Scene comparison data
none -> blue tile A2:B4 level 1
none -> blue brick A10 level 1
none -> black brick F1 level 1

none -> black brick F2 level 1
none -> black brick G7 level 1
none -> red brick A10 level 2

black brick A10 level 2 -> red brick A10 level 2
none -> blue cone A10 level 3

> **EXERCISE BRIEF**:
Each line from the one that holds "black brick A10" to the end of the records above should be transcribed exactly, both ends included.

> **TASK SOLUTION**:
black brick A10 level 2 -> red brick A10 level 2
none -> blue cone A10 level 3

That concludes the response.